DATA SHOWN Start Marker
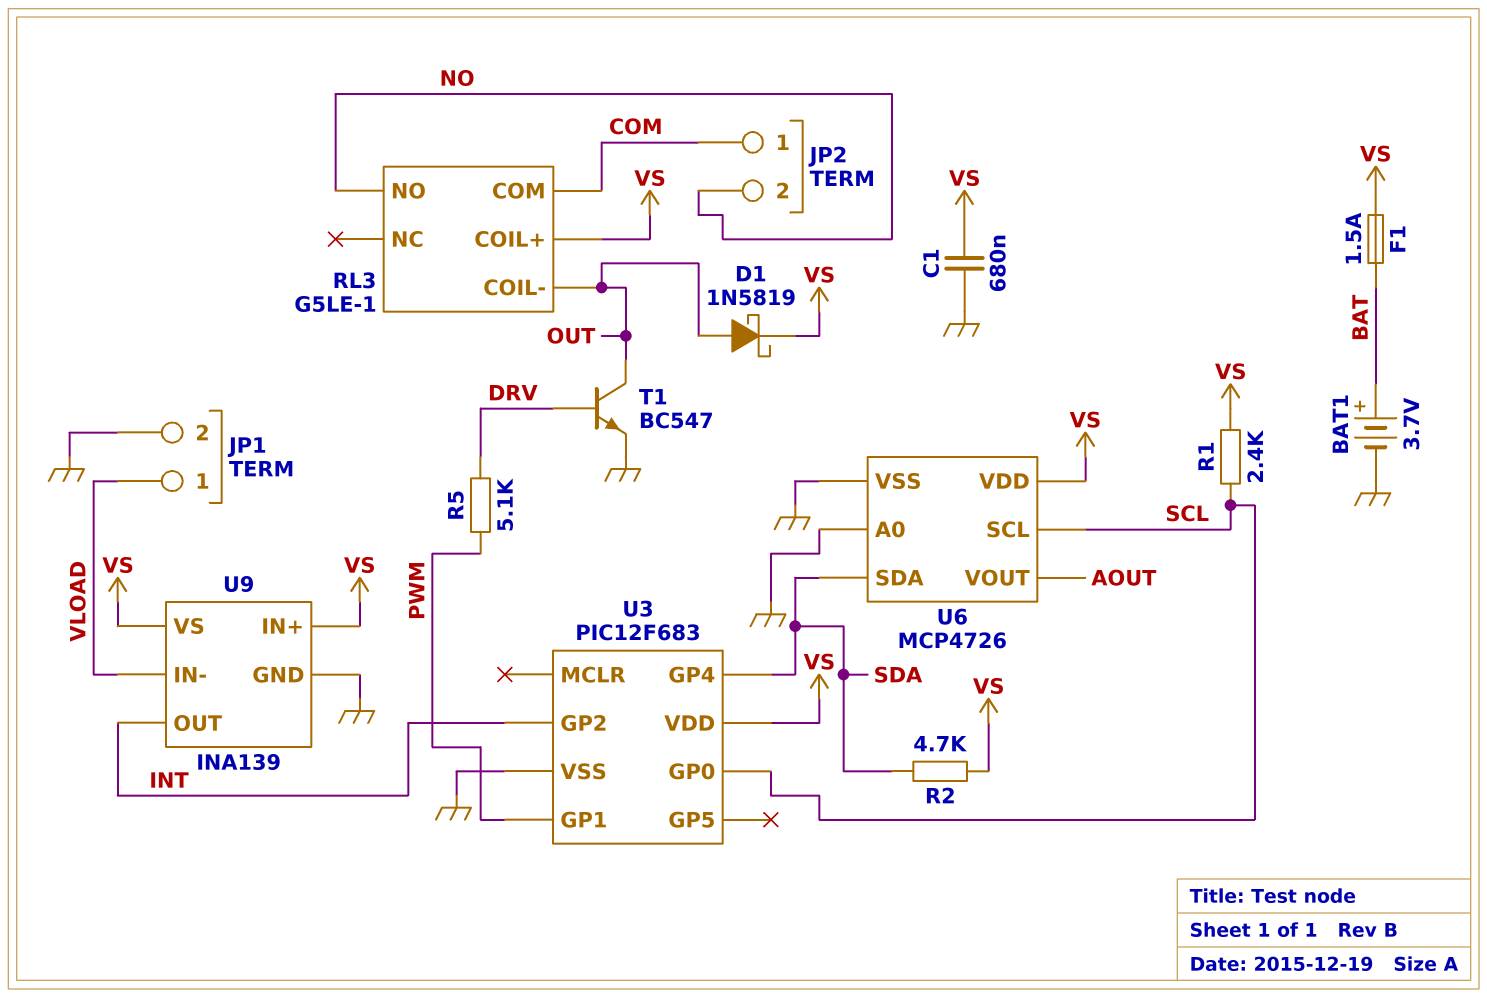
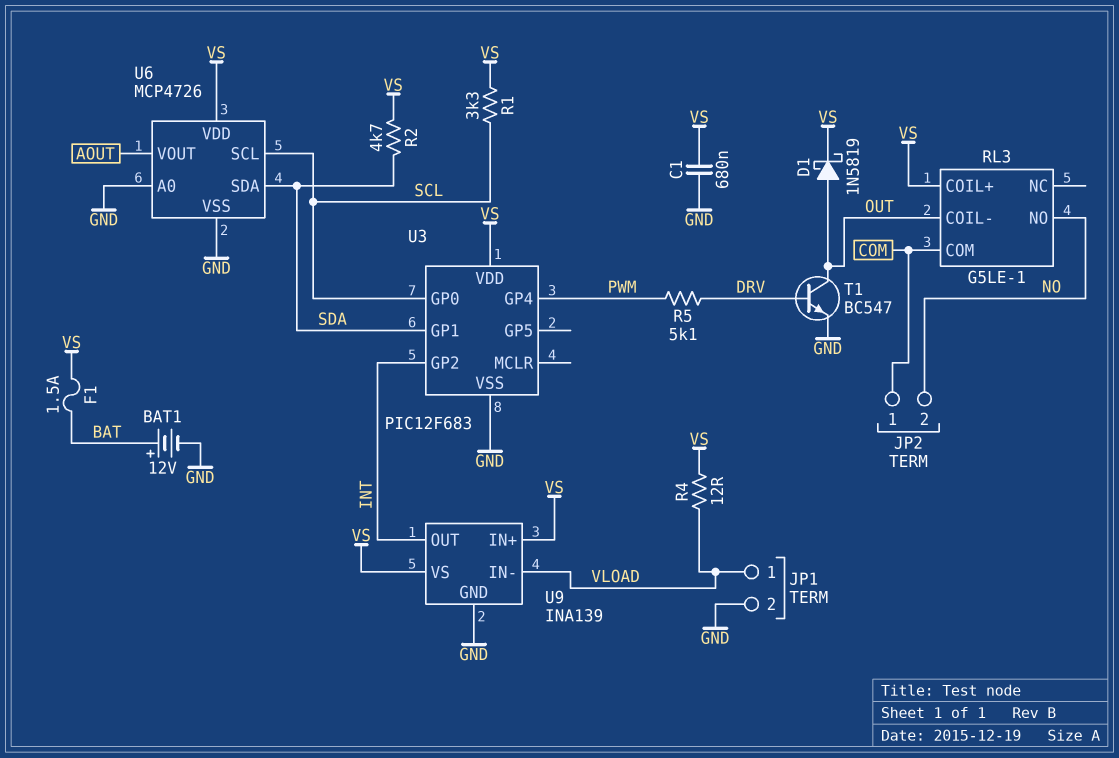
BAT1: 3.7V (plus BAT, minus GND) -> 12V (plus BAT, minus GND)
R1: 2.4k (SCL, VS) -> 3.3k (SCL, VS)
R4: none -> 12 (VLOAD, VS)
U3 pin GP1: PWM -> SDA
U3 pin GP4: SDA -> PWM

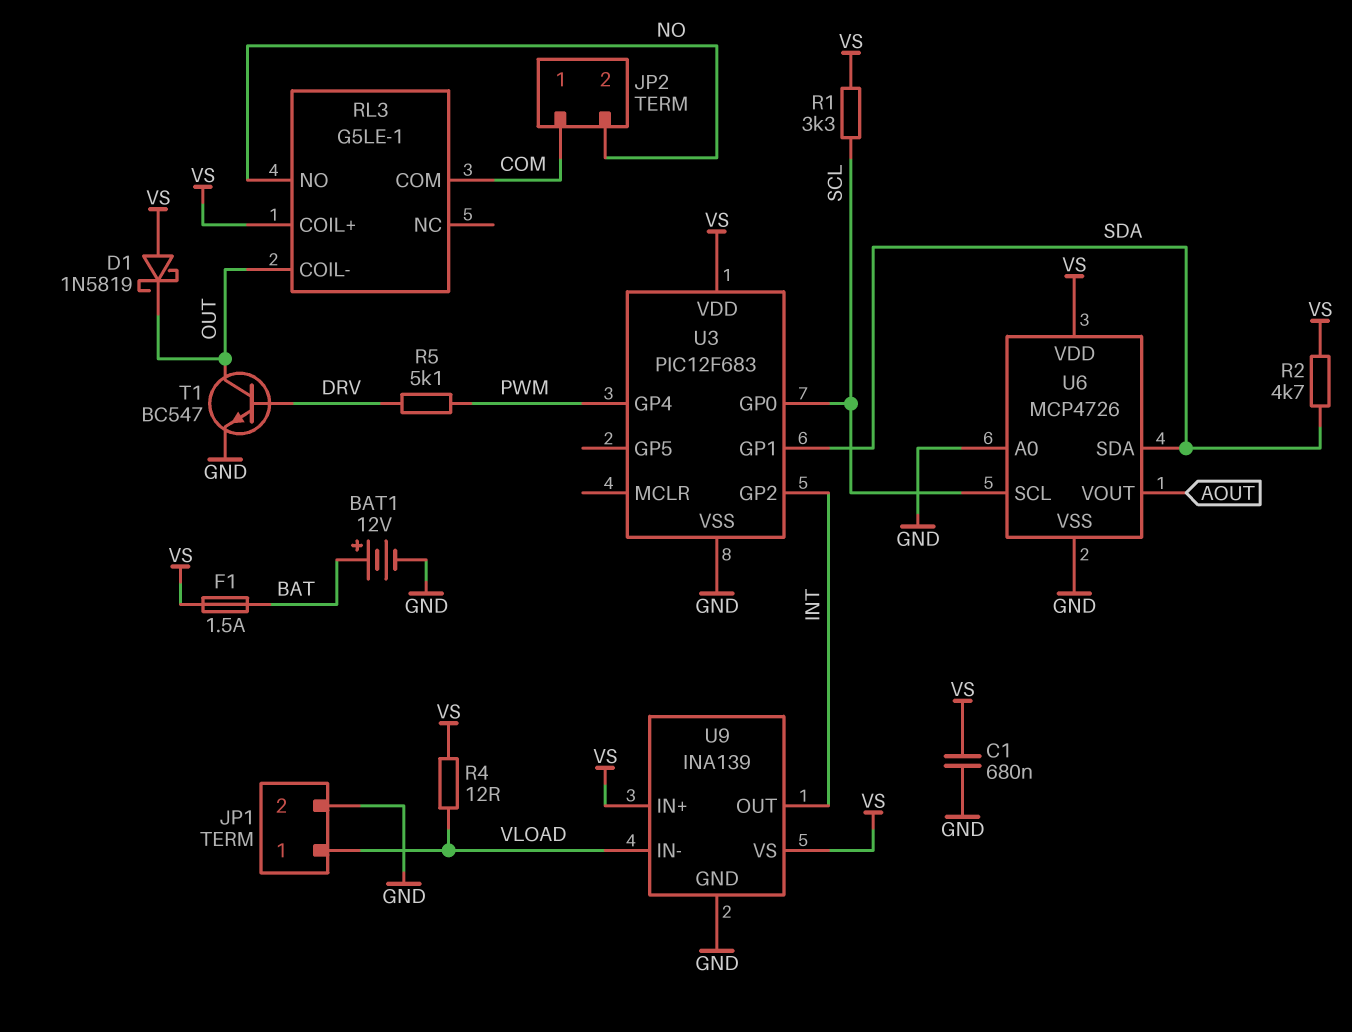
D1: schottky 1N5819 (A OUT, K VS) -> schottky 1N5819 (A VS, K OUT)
DATA SHOWN End Marker
DATA SHOWN Start Marker
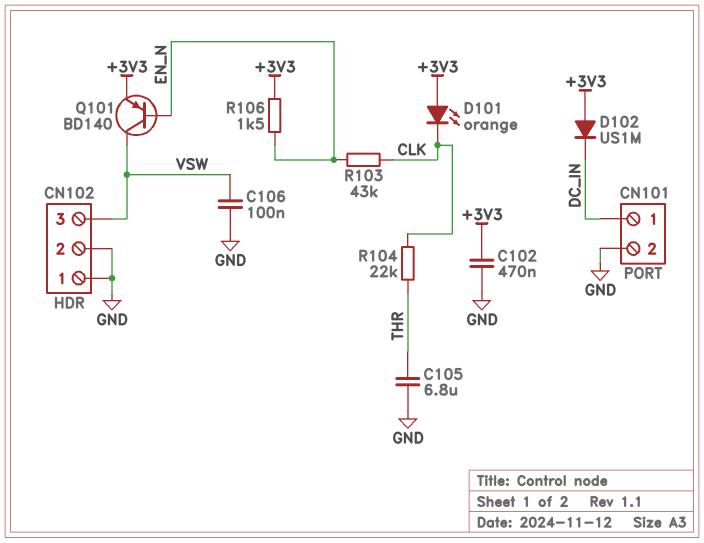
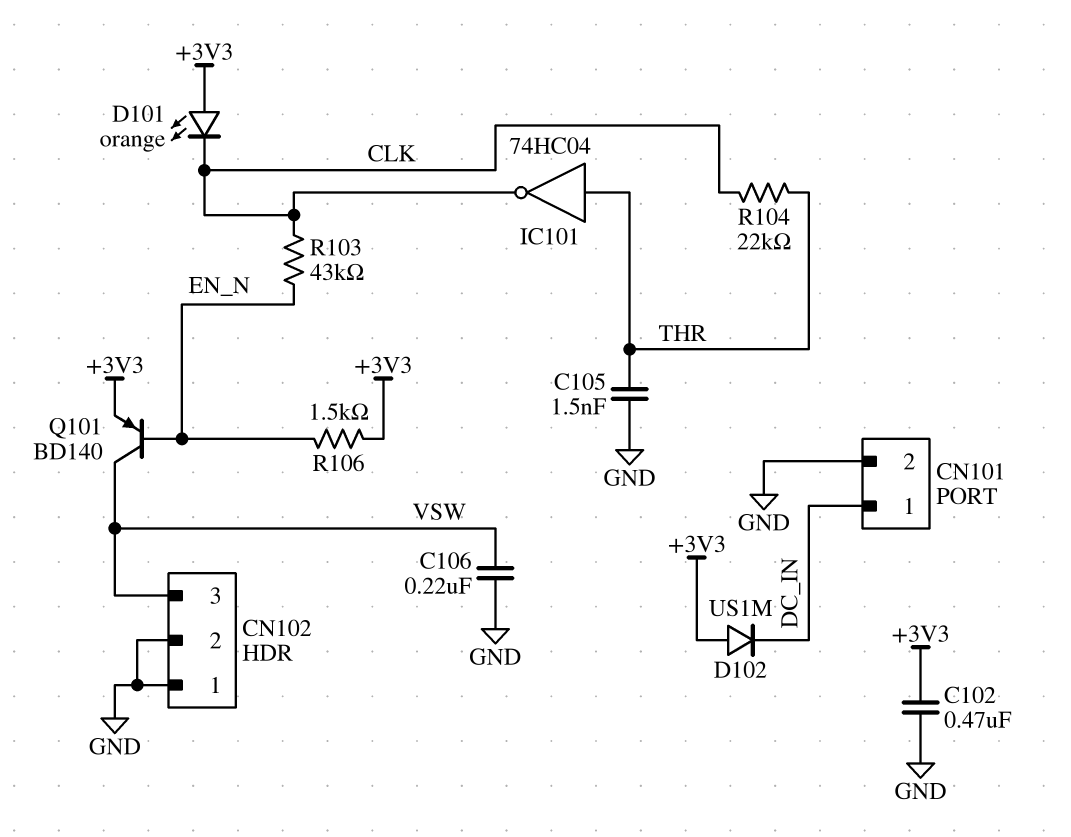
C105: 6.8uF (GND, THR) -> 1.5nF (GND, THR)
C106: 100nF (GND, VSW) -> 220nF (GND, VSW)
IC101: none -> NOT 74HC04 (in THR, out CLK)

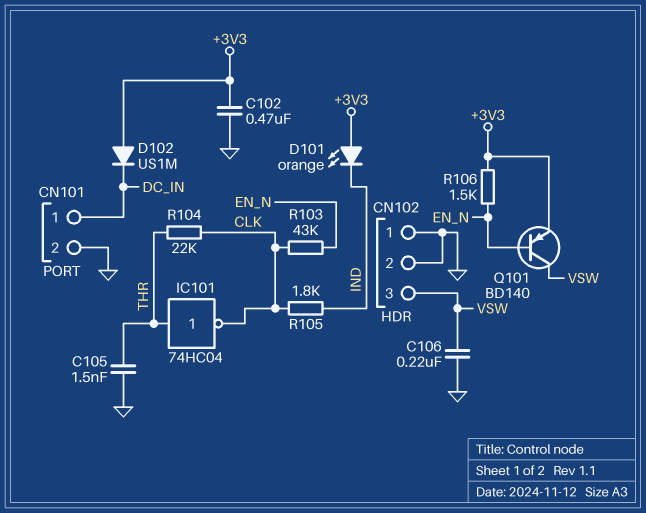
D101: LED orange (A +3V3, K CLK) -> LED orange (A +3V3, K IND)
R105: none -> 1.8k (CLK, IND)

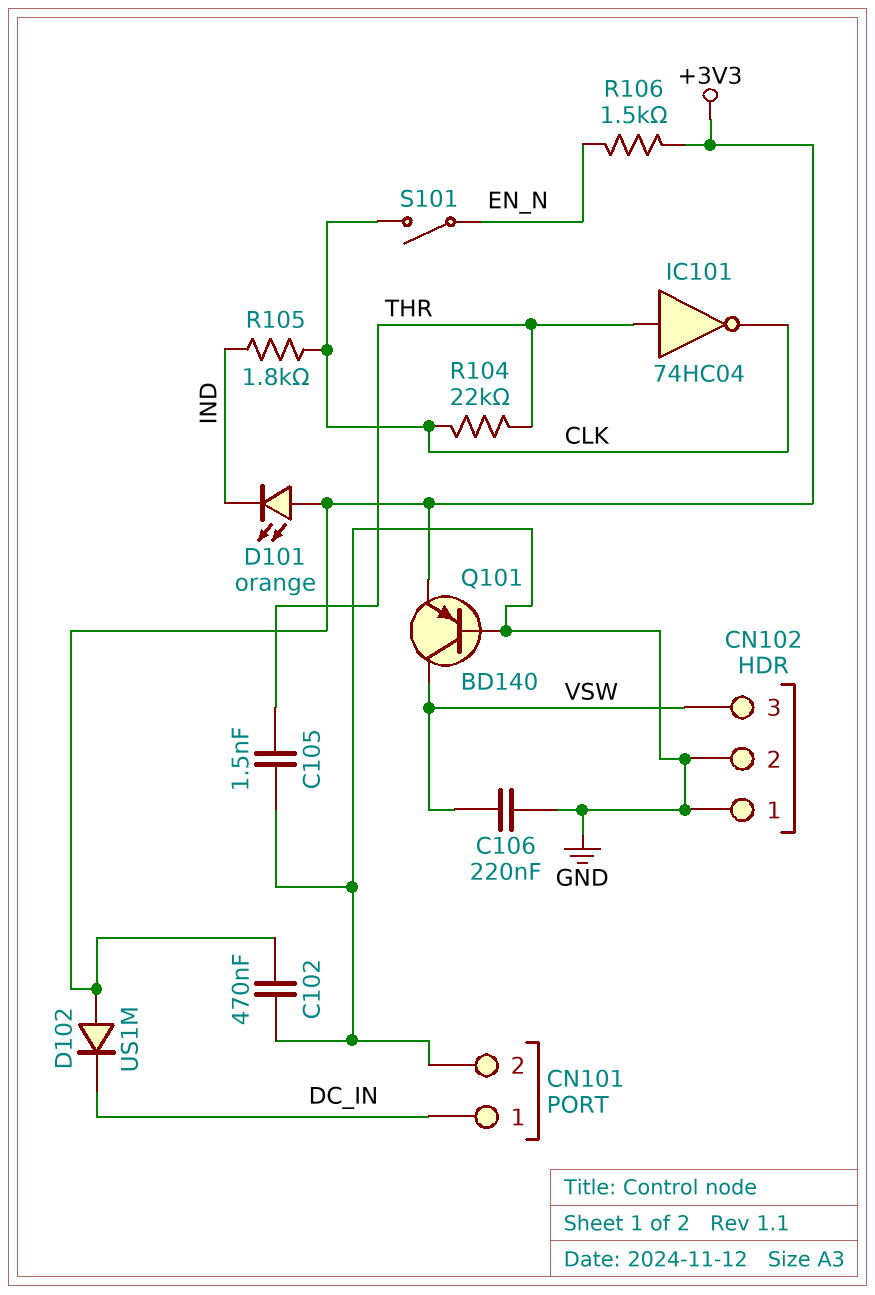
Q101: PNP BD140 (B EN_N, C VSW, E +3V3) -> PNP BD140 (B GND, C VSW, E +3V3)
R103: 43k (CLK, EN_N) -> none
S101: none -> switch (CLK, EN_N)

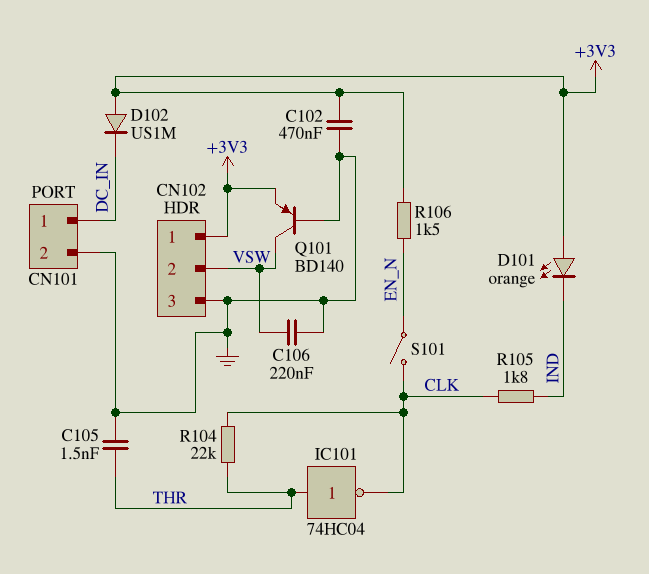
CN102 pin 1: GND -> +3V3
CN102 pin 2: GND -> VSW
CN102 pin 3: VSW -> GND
DATA SHOWN End Marker
WHAT IS NEEDED - Identify the lines above that contain the word "none", then copy them.

RESPONSE FOR THIS EXERCISE -
R4: none -> 12 (VLOAD, VS)
IC101: none -> NOT 74HC04 (in THR, out CLK)
R105: none -> 1.8k (CLK, IND)
R103: 43k (CLK, EN_N) -> none
S101: none -> switch (CLK, EN_N)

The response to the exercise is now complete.